## Required action
Exact repetition, pictures omitted: give every record below again.

## Records from a data source
**********

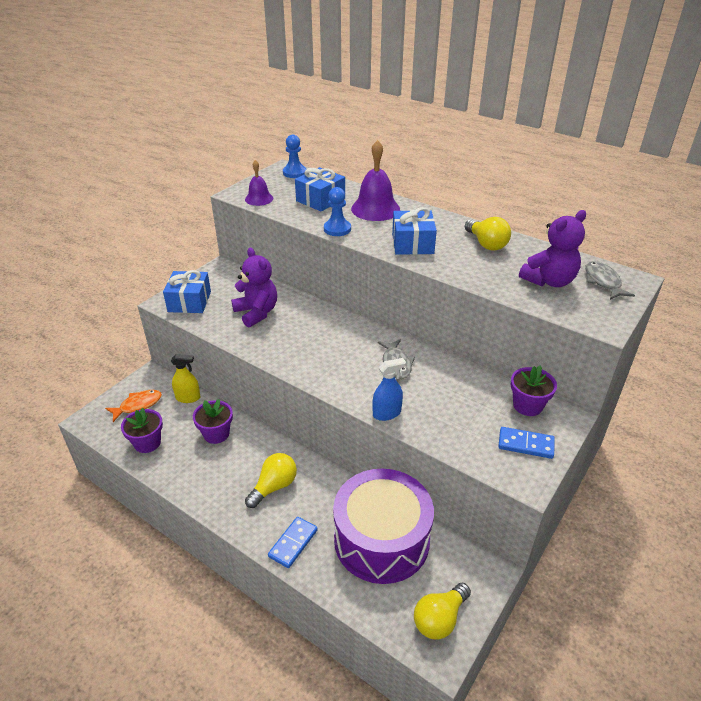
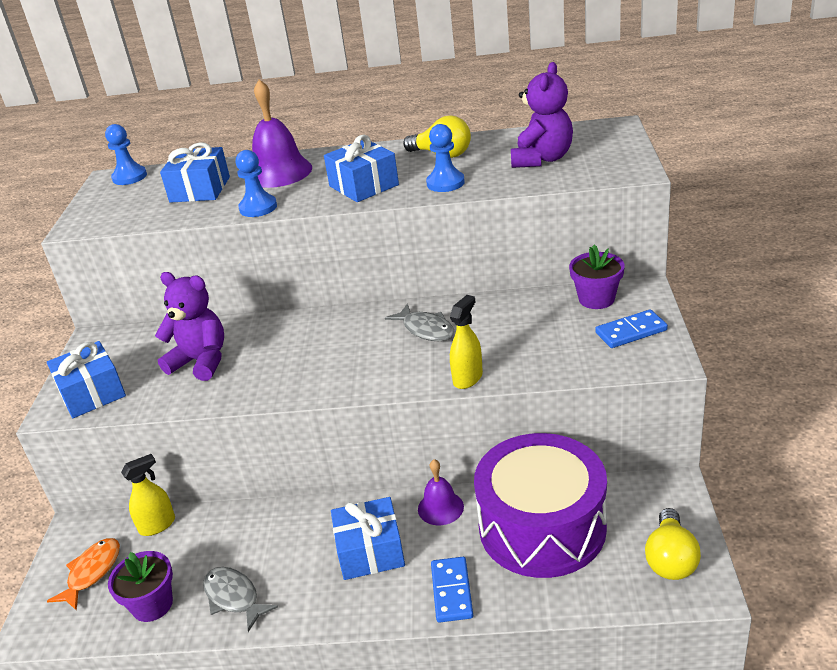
camera: 30 degrees left, 5 degrees down
(216, 434) = (239, 541): purple flower pot -> none
(259, 199) = (116, 219): purple bell -> purple bell (440, 508)
(274, 486) = (370, 551): yellow light bulb -> blue gift
(387, 413) = (468, 378): blue spray bottle -> yellow spray bottle
(464, 267) = (445, 183): none -> blue pawn
(603, 282) = (590, 139): grey fish -> grey fish (234, 597)

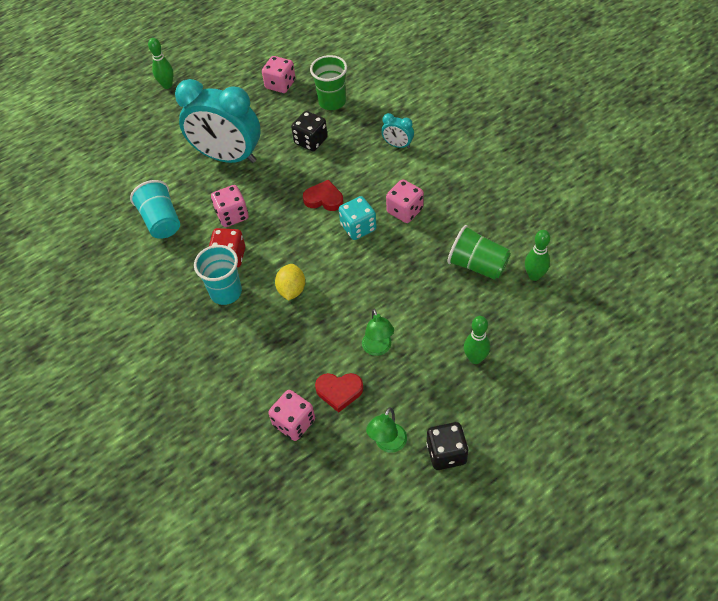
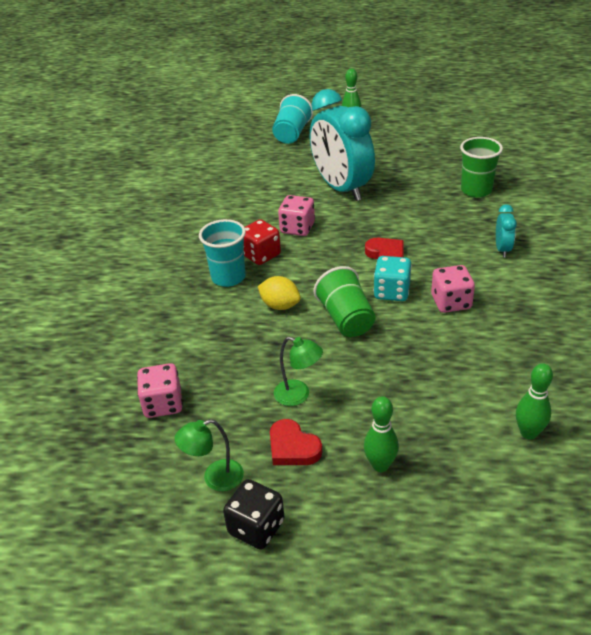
camera: 40 degrees right, 15 degrees down
(161, 221) = (241, 205): turquoise cup -> turquoise cup (292, 134)
(280, 84) = (443, 159): pink dice -> none
(292, 290) = (280, 305): yellow lemon -> yellow lemon turned 75 degrees clockwise
(311, 141) = (424, 209): black dice -> none
(339, 391) = (226, 406): red heart -> red heart (293, 447)
(378, 349) = (298, 395): green lamp -> green lamp turned 90 degrees counterclockwise
(397, 145) = (502, 249): turquoise clock -> turquoise clock turned 150 degrees counterclockwise
(477, 265) = (475, 387): green cup -> green cup (346, 319)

**********

## Your solution
camera: 30 degrees left, 5 degrees down
(216, 434) = (239, 541): purple flower pot -> none
(259, 199) = (116, 219): purple bell -> purple bell (440, 508)
(274, 486) = (370, 551): yellow light bulb -> blue gift
(387, 413) = (468, 378): blue spray bottle -> yellow spray bottle
(464, 267) = (445, 183): none -> blue pawn
(603, 282) = (590, 139): grey fish -> grey fish (234, 597)

camera: 40 degrees right, 15 degrees down
(161, 221) = (241, 205): turquoise cup -> turquoise cup (292, 134)
(280, 84) = (443, 159): pink dice -> none
(292, 290) = (280, 305): yellow lemon -> yellow lemon turned 75 degrees clockwise
(311, 141) = (424, 209): black dice -> none
(339, 391) = (226, 406): red heart -> red heart (293, 447)
(378, 349) = (298, 395): green lamp -> green lamp turned 90 degrees counterclockwise
(397, 145) = (502, 249): turquoise clock -> turquoise clock turned 150 degrees counterclockwise
(477, 265) = (475, 387): green cup -> green cup (346, 319)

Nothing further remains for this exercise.